▸ **Stored data**
--- START ---

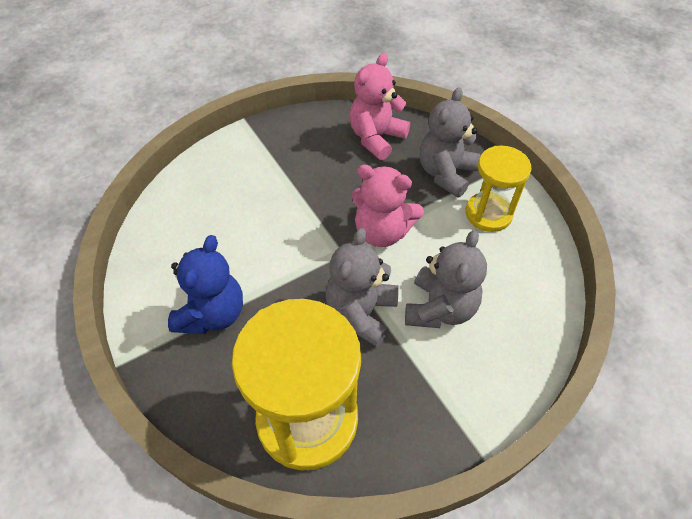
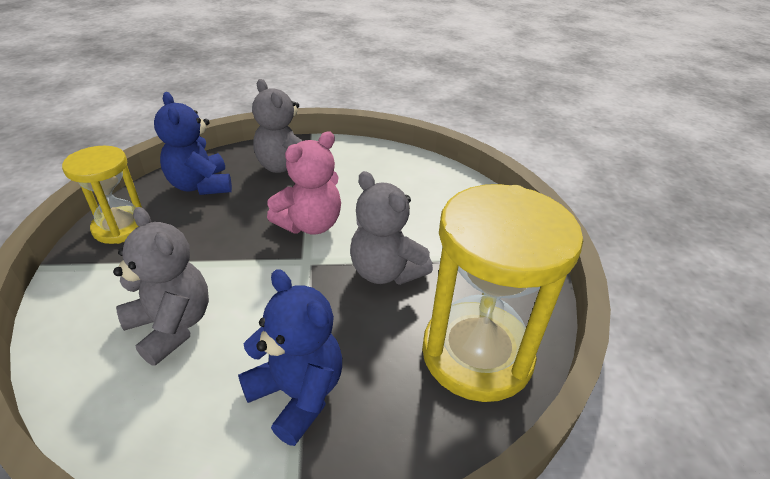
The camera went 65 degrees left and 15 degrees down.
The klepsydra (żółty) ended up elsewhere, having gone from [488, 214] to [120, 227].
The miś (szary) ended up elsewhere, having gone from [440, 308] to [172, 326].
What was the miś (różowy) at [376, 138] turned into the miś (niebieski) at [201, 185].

--- END ---

▸ **About this task**
Drop the pictures; repeat the listing above exactly.

▸ **Worked solution**
The camera went 65 degrees left and 15 degrees down.
The klepsydra (żółty) ended up elsewhere, having gone from [488, 214] to [120, 227].
The miś (szary) ended up elsewhere, having gone from [440, 308] to [172, 326].
What was the miś (różowy) at [376, 138] turned into the miś (niebieski) at [201, 185].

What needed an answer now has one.